The result should be every line that contains the word "blau", taken from the material.

--- SOURCE MATERIAL ---
---------------

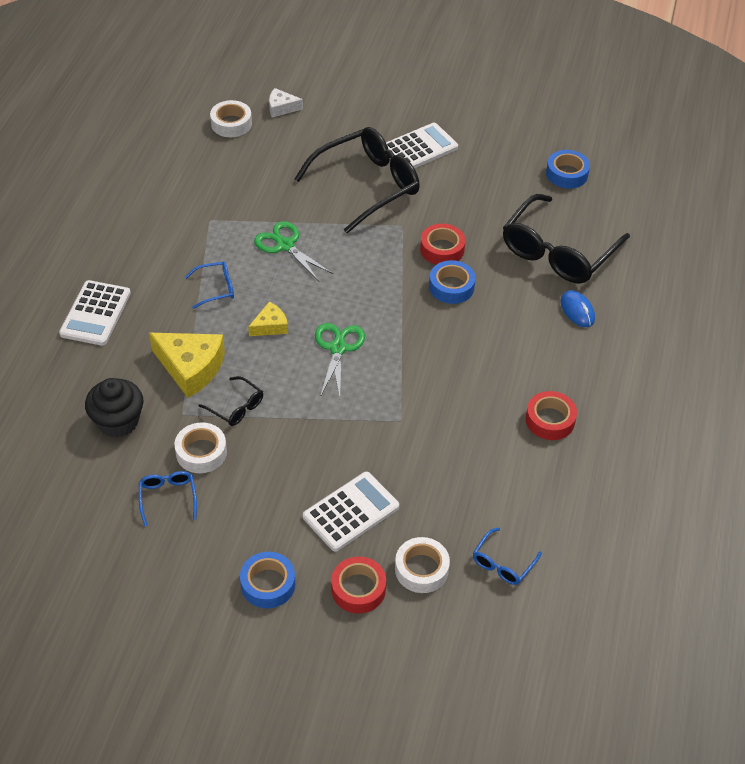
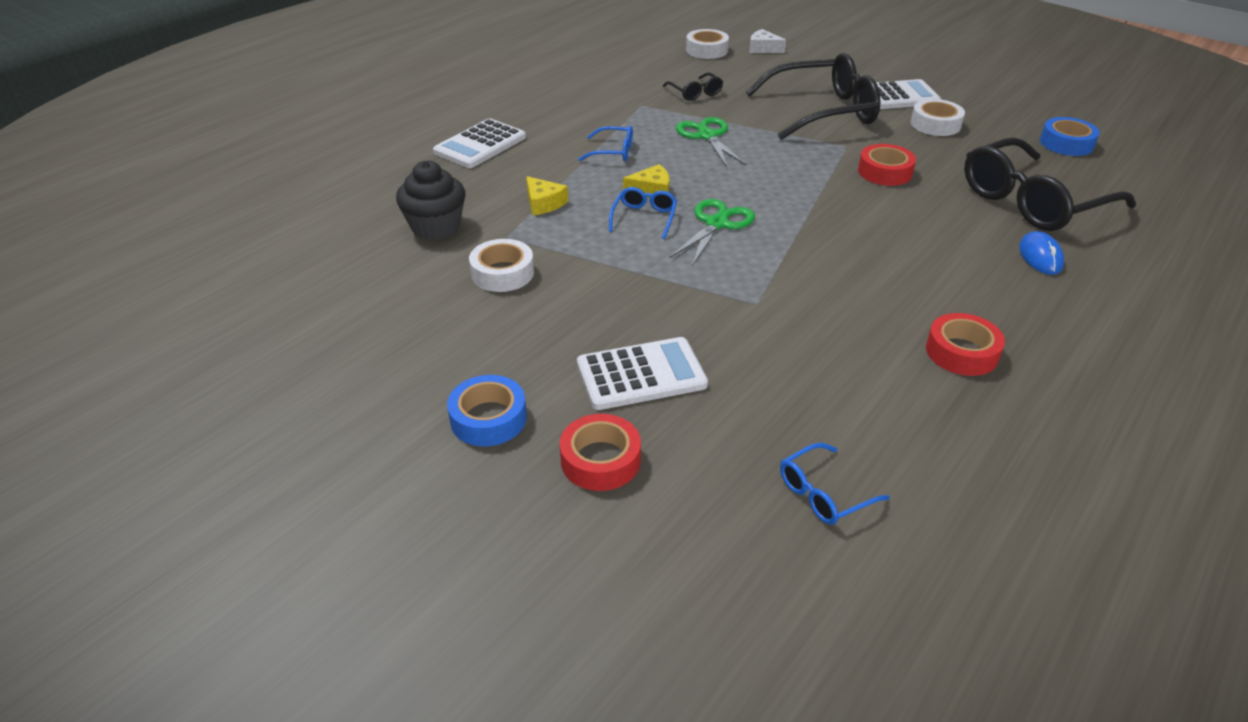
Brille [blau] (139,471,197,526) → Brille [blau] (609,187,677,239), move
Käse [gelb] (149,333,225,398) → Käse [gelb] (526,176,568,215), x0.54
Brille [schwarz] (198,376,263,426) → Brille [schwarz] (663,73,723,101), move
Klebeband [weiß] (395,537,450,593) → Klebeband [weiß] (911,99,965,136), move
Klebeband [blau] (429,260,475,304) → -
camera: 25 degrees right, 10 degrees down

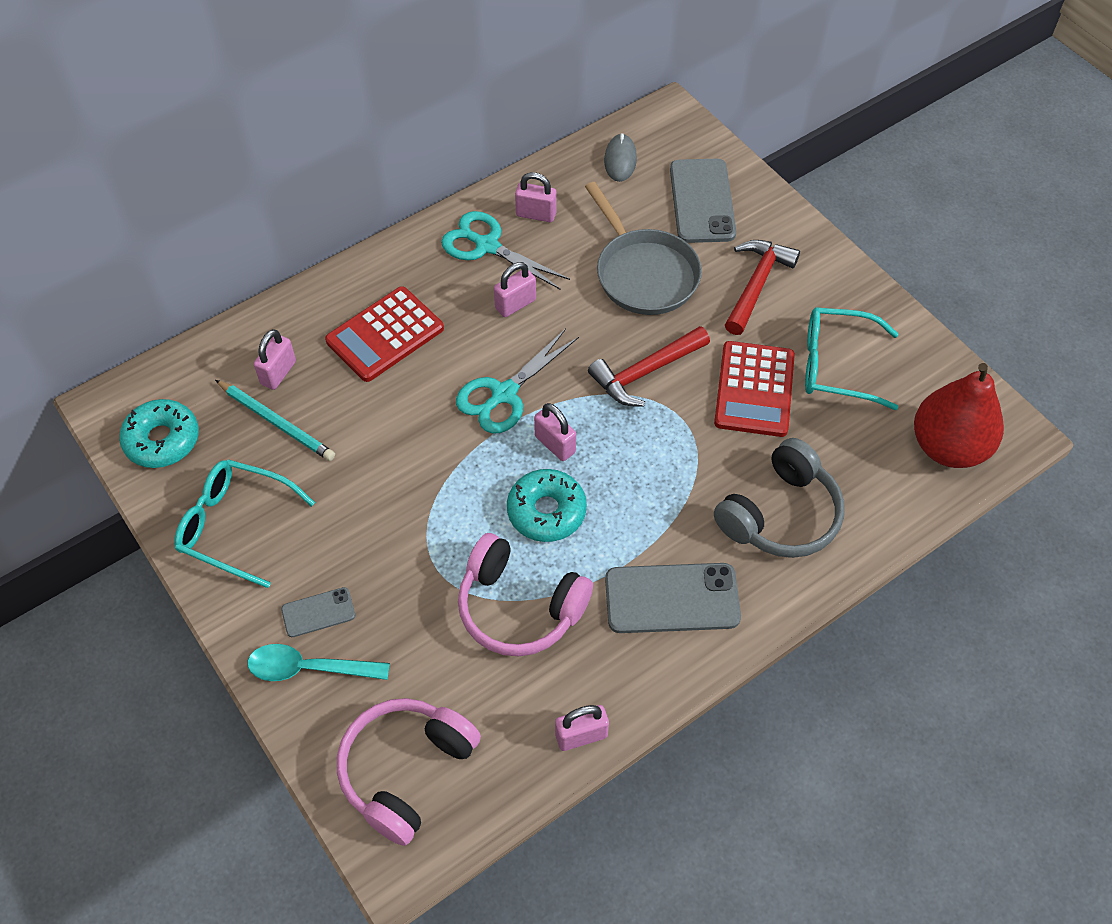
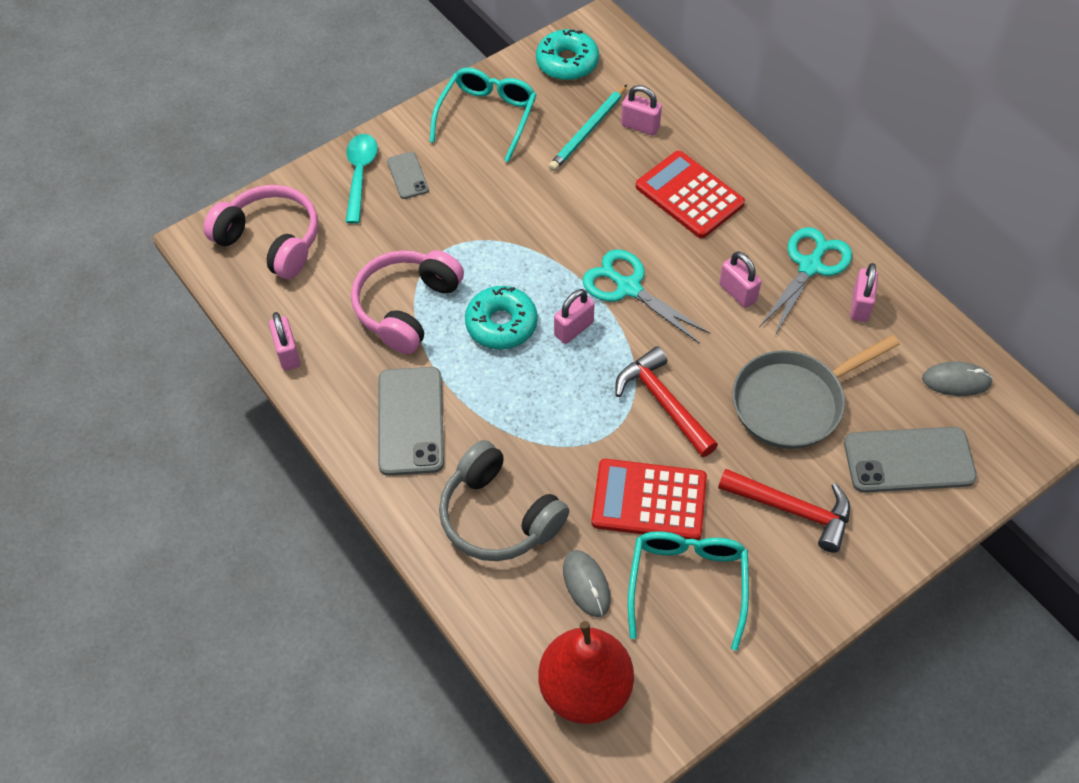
- → Computermaus [grau] (563,550,611,617)
camera: 90 degrees right, 0 degrees up

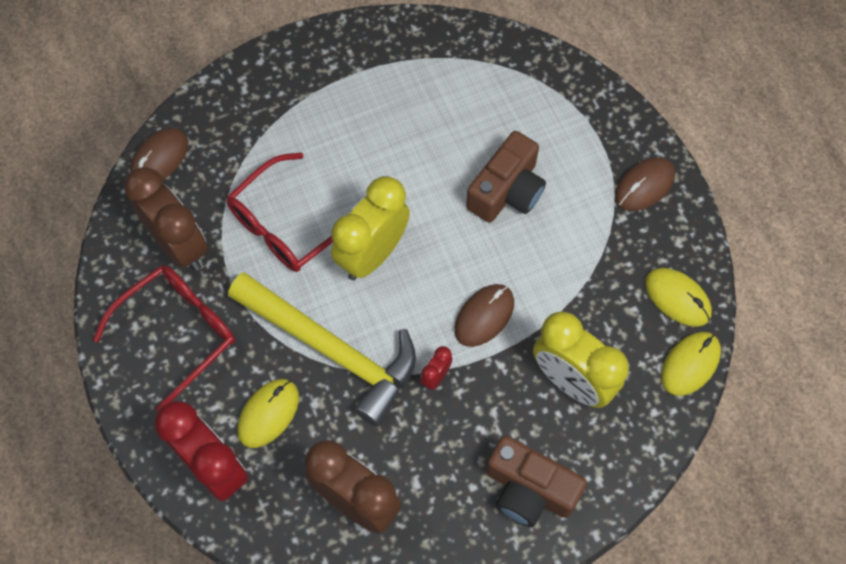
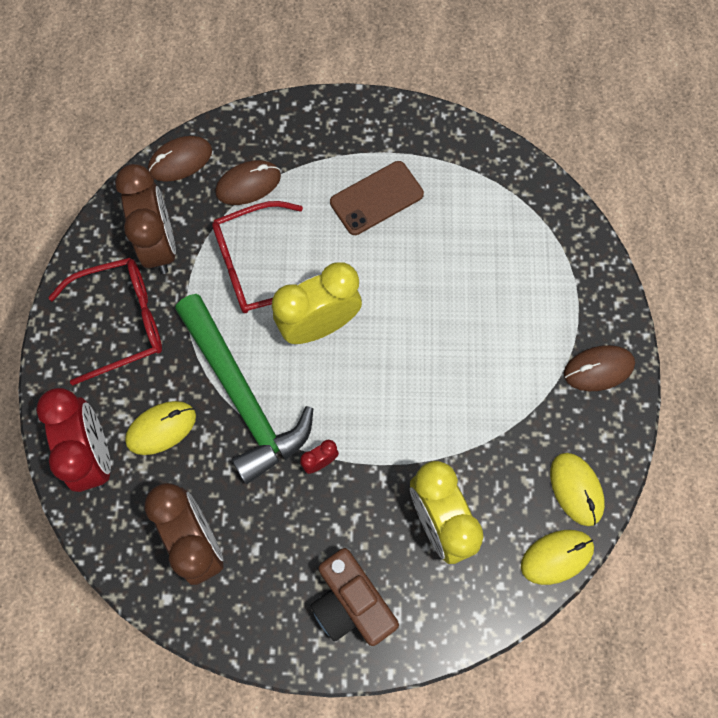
Hammer [gelb] (228,272,416,427) → Hammer [grün] (175,294,313,484)
Computermaus [braun] (454,284,514,347) → Computermaus [braun] (215,160,281,205), move
Kamera [braun] (466,131,546,223) → -
- → Handy [braun] (330,161,424,235)
camera: 25 degrees right, 5 degrees up

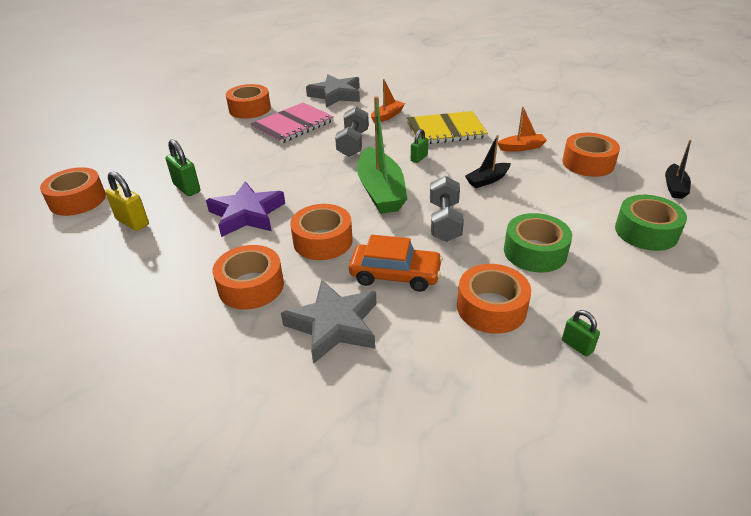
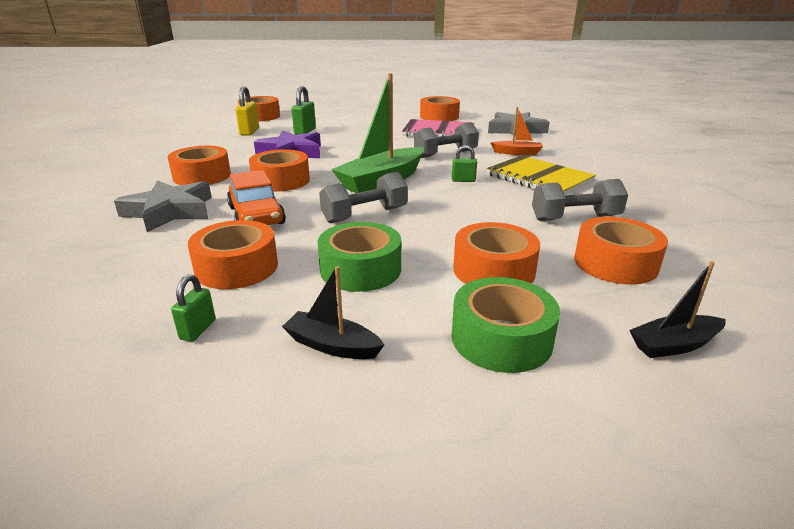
Boot [schwarz] (465,135,511,188) → Boot [schwarz] (282,266,384,359), move
Boot [orange] (498,107,547,152) → Hantel [grau] (532,179,628,221)
- → Klebeband [orange] (453,222,540,284)
camera: 55 degrees right, 10 degrees down

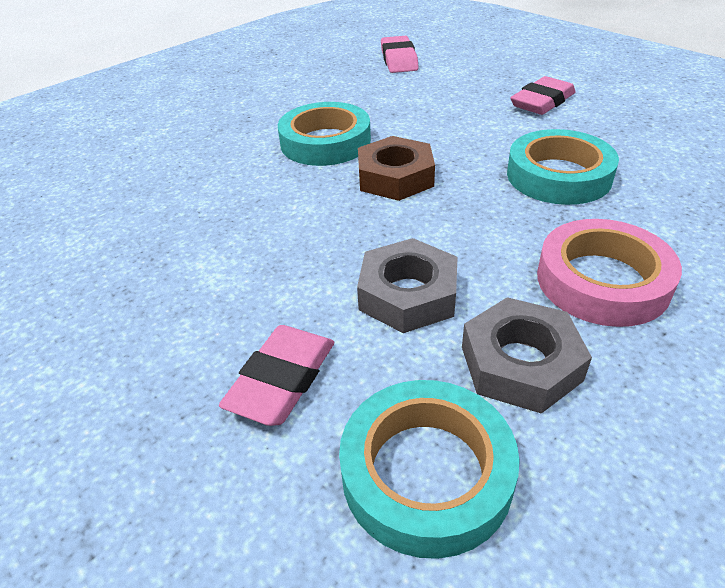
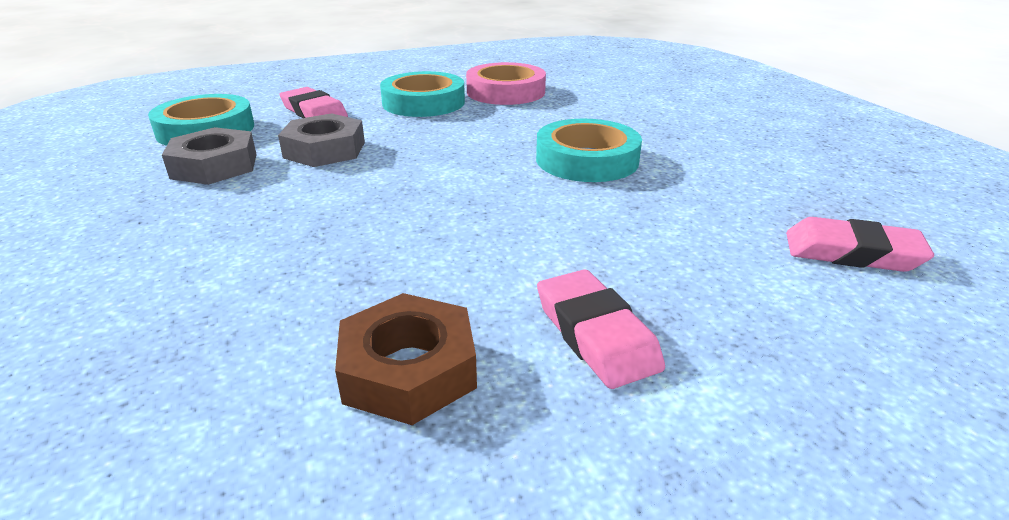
Sechskantmutter [braun] (358,136,435,201) → Sechskantmutter [braun] (335,293,477,425), move
Klebeband [türkis] (507,129,619,205) → Klebeband [türkis] (380,71,465,117), move
Klebeband [rosa] (537,219,682,327) → Klebeband [rosa] (466,62,546,105), move
camera: 110 degrees right, 10 degrees down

---------------

--- PROBLEM SOLUTION ---
Brille [blau] (139,471,197,526) → Brille [blau] (609,187,677,239), move
Klebeband [blau] (429,260,475,304) → -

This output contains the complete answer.